### Given entries:
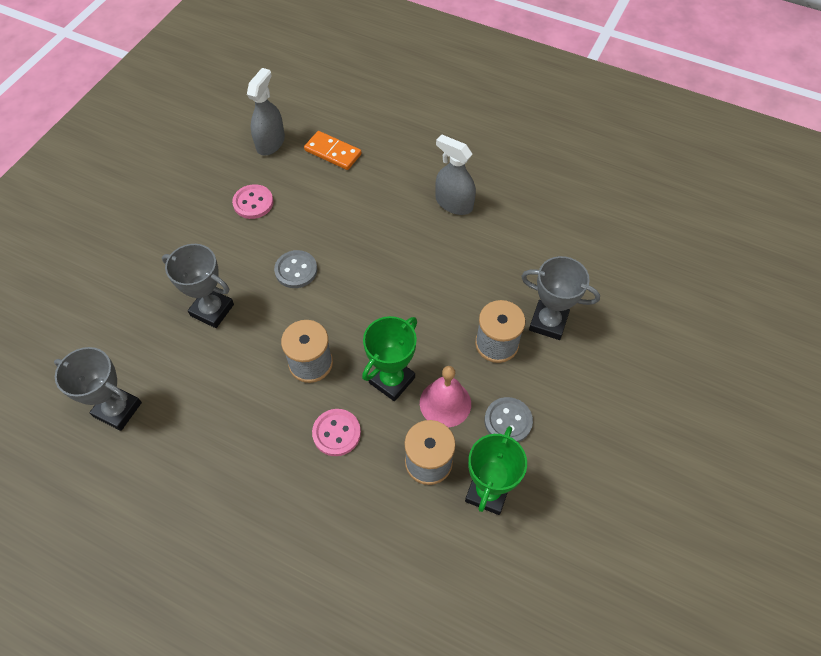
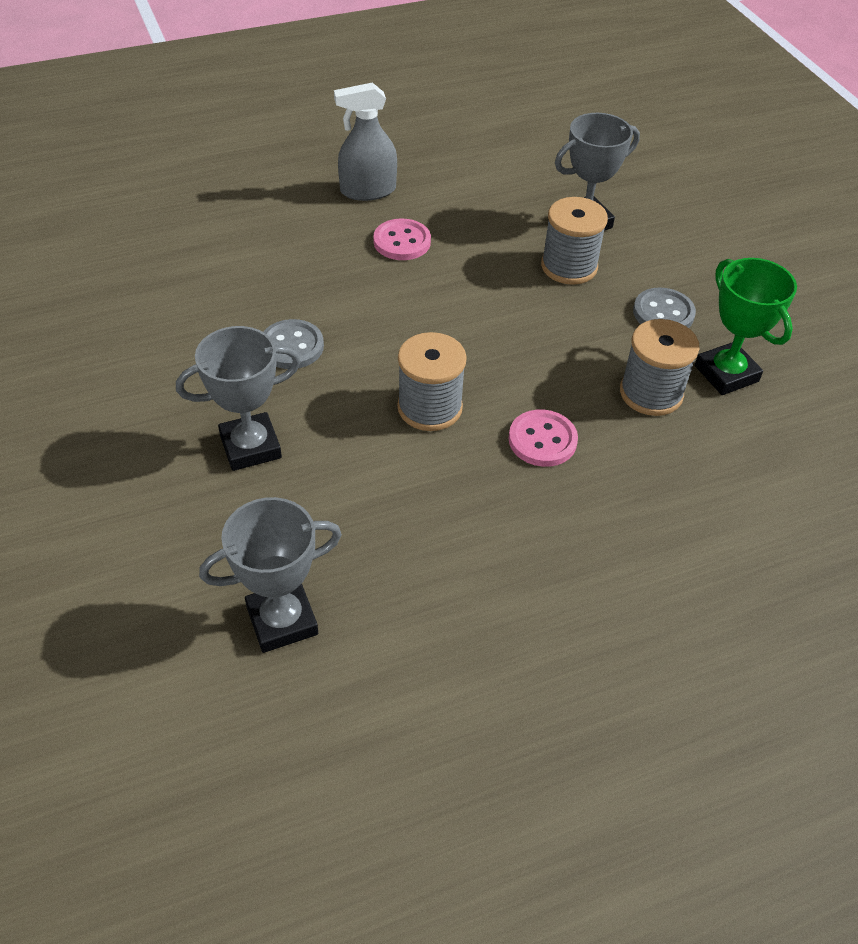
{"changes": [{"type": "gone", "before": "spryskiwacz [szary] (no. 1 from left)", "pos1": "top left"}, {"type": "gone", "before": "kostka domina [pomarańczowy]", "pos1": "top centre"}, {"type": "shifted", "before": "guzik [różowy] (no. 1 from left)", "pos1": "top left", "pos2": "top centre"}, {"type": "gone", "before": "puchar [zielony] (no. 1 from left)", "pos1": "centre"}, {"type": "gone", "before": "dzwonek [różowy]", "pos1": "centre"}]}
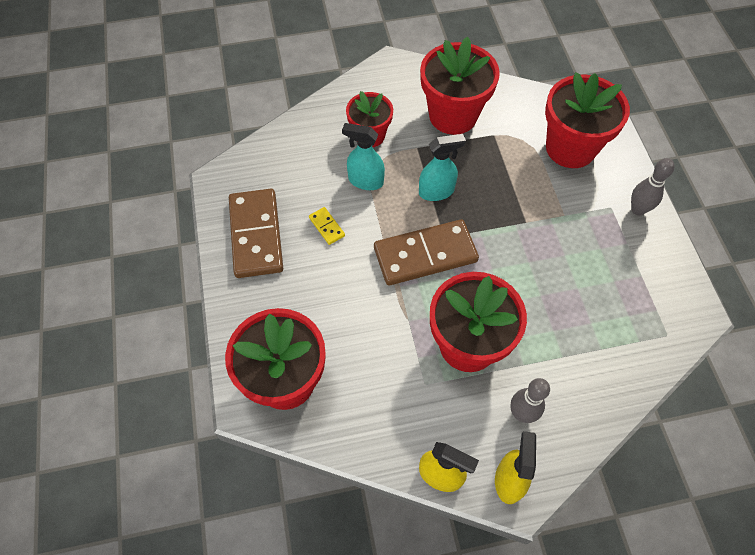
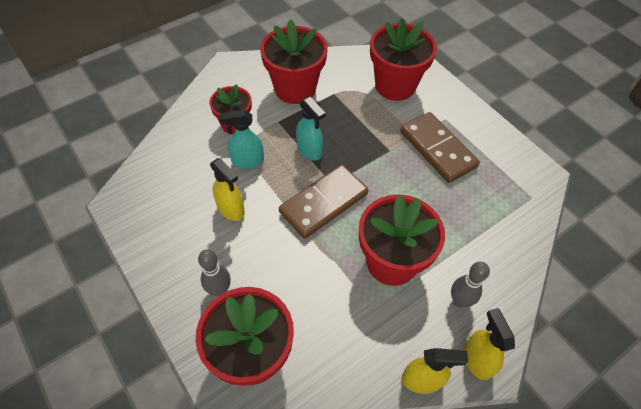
{"changes": [{"type": "rotated", "before": "spryskiwacz [turkusowy] (no. 2 from left)", "pos1": "top centre", "pos2": "top centre", "turn": 90}, {"type": "shifted", "before": "kręgiel [szary] (no. 2 from left in the first image)", "after": "kręgiel [szary] (no. 1 from left)", "pos1": "middle right", "pos2": "centre"}, {"type": "shifted", "before": "kostka domina [brązowy] (no. 1 from left in the first image)", "after": "kostka domina [brązowy] (no. 2 from left)", "pos1": "centre", "pos2": "middle right"}, {"type": "swapped", "before": "kostka domina [żółty]", "after": "spryskiwacz [żółty] (no. 1 from left)", "pos1": "centre", "pos2": "centre"}]}
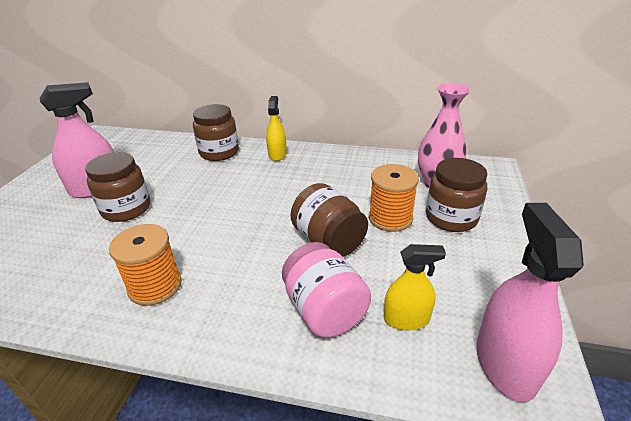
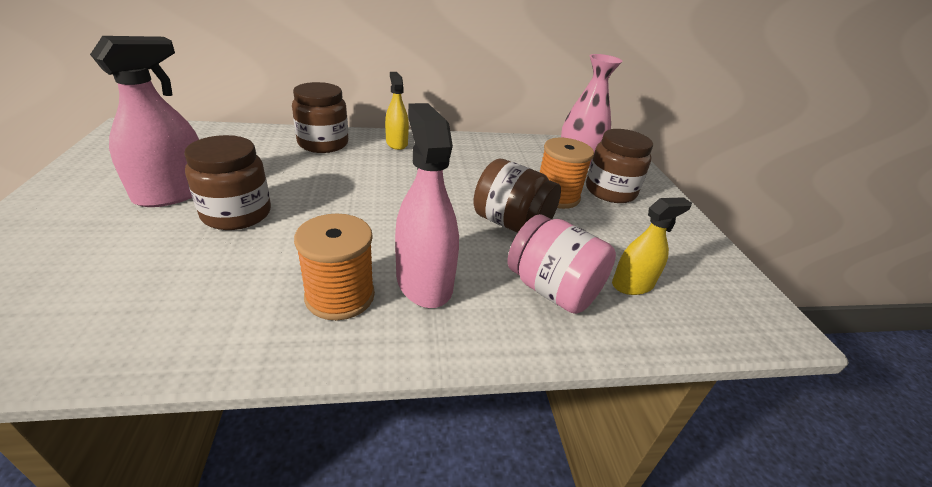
{"changes": [{"type": "shifted", "before": "spryskiwacz [różowy] (no. 2 from left)", "pos1": "bottom right", "pos2": "centre"}]}
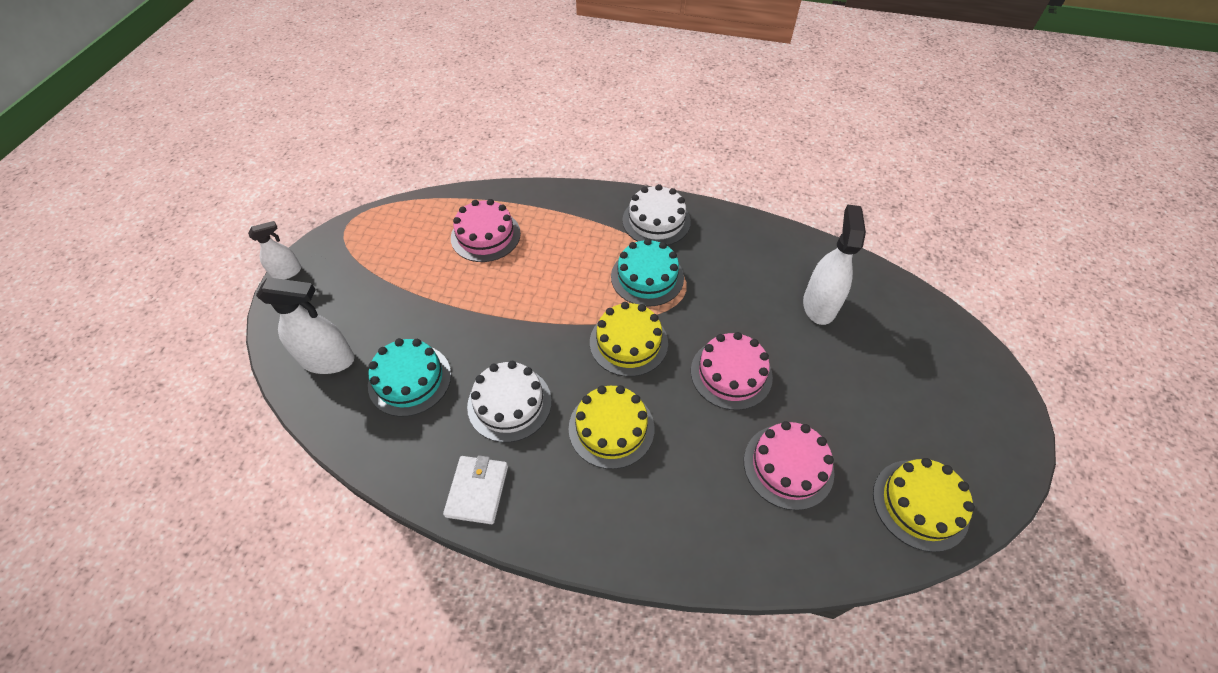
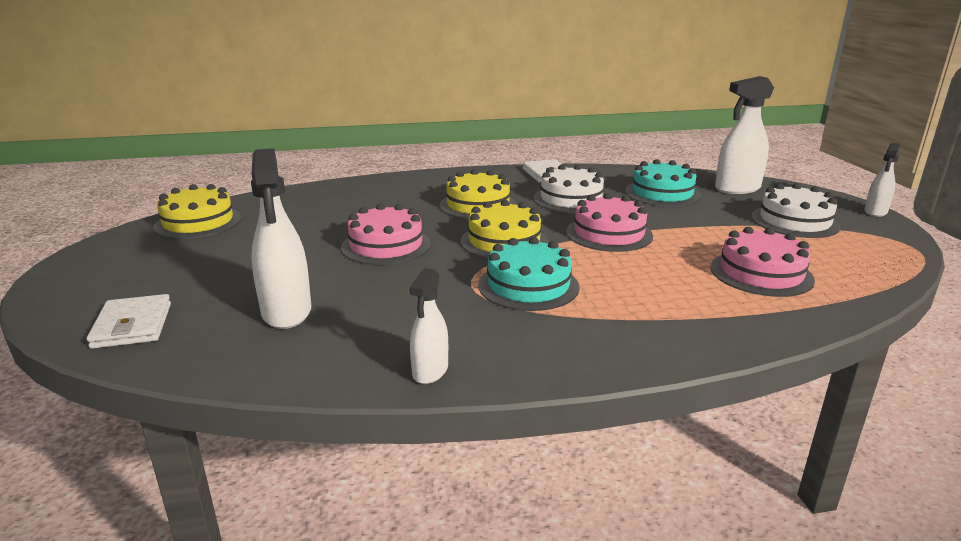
{"changes": [{"type": "shifted", "before": "tort [biały] (no. 2 from left)", "pos1": "top centre", "pos2": "middle right"}, {"type": "shifted", "before": "tort [różowy] (no. 3 from left in the first image)", "after": "tort [różowy] (no. 2 from left)", "pos1": "bottom centre", "pos2": "centre"}, {"type": "new", "after": "spryskiwacz [biały] (no. 2 from left)", "pos2": "centre"}, {"type": "new", "after": "portfel [biały] (no. 1 from left)", "pos2": "middle left"}]}
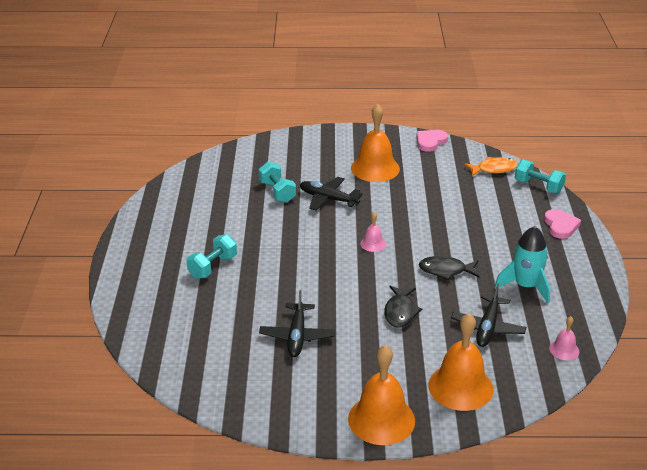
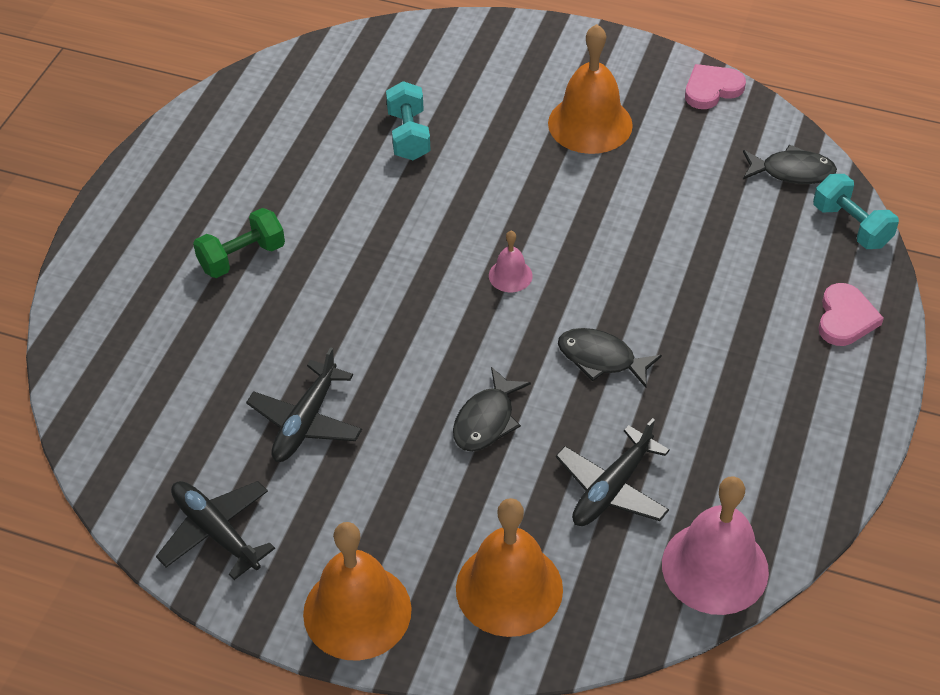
{"changes": [{"type": "repainted", "before": "ryba [pomarańczowy]", "after": "ryba [czarny] (no. 3 from left)", "pos1": "middle right", "pos2": "top right"}, {"type": "shifted", "before": "samolot [czarny] (no. 2 from left in the first image)", "after": "samolot [czarny] (no. 1 from left)", "pos1": "centre", "pos2": "bottom left"}, {"type": "gone", "before": "rakieta [turkusowy]", "pos1": "middle right"}, {"type": "repainted", "before": "hantel [turkusowy] (no. 1 from left)", "after": "hantel [zielony]", "pos1": "middle left", "pos2": "middle left"}, {"type": "scaled", "before": "dzwonek [różowy] (no. 2 from left)", "pos1": "bottom right", "pos2": "bottom right", "scale": 2.09}]}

### Task objective:
Every entry above needs to be printed again exactly, with its pictures left out.

### Result for this exercise:
{"changes": [{"type": "gone", "before": "spryskiwacz [szary] (no. 1 from left)", "pos1": "top left"}, {"type": "gone", "before": "kostka domina [pomarańczowy]", "pos1": "top centre"}, {"type": "shifted", "before": "guzik [różowy] (no. 1 from left)", "pos1": "top left", "pos2": "top centre"}, {"type": "gone", "before": "puchar [zielony] (no. 1 from left)", "pos1": "centre"}, {"type": "gone", "before": "dzwonek [różowy]", "pos1": "centre"}]}
{"changes": [{"type": "rotated", "before": "spryskiwacz [turkusowy] (no. 2 from left)", "pos1": "top centre", "pos2": "top centre", "turn": 90}, {"type": "shifted", "before": "kręgiel [szary] (no. 2 from left in the first image)", "after": "kręgiel [szary] (no. 1 from left)", "pos1": "middle right", "pos2": "centre"}, {"type": "shifted", "before": "kostka domina [brązowy] (no. 1 from left in the first image)", "after": "kostka domina [brązowy] (no. 2 from left)", "pos1": "centre", "pos2": "middle right"}, {"type": "swapped", "before": "kostka domina [żółty]", "after": "spryskiwacz [żółty] (no. 1 from left)", "pos1": "centre", "pos2": "centre"}]}
{"changes": [{"type": "shifted", "before": "spryskiwacz [różowy] (no. 2 from left)", "pos1": "bottom right", "pos2": "centre"}]}
{"changes": [{"type": "shifted", "before": "tort [biały] (no. 2 from left)", "pos1": "top centre", "pos2": "middle right"}, {"type": "shifted", "before": "tort [różowy] (no. 3 from left in the first image)", "after": "tort [różowy] (no. 2 from left)", "pos1": "bottom centre", "pos2": "centre"}, {"type": "new", "after": "spryskiwacz [biały] (no. 2 from left)", "pos2": "centre"}, {"type": "new", "after": "portfel [biały] (no. 1 from left)", "pos2": "middle left"}]}
{"changes": [{"type": "repainted", "before": "ryba [pomarańczowy]", "after": "ryba [czarny] (no. 3 from left)", "pos1": "middle right", "pos2": "top right"}, {"type": "shifted", "before": "samolot [czarny] (no. 2 from left in the first image)", "after": "samolot [czarny] (no. 1 from left)", "pos1": "centre", "pos2": "bottom left"}, {"type": "gone", "before": "rakieta [turkusowy]", "pos1": "middle right"}, {"type": "repainted", "before": "hantel [turkusowy] (no. 1 from left)", "after": "hantel [zielony]", "pos1": "middle left", "pos2": "middle left"}, {"type": "scaled", "before": "dzwonek [różowy] (no. 2 from left)", "pos1": "bottom right", "pos2": "bottom right", "scale": 2.09}]}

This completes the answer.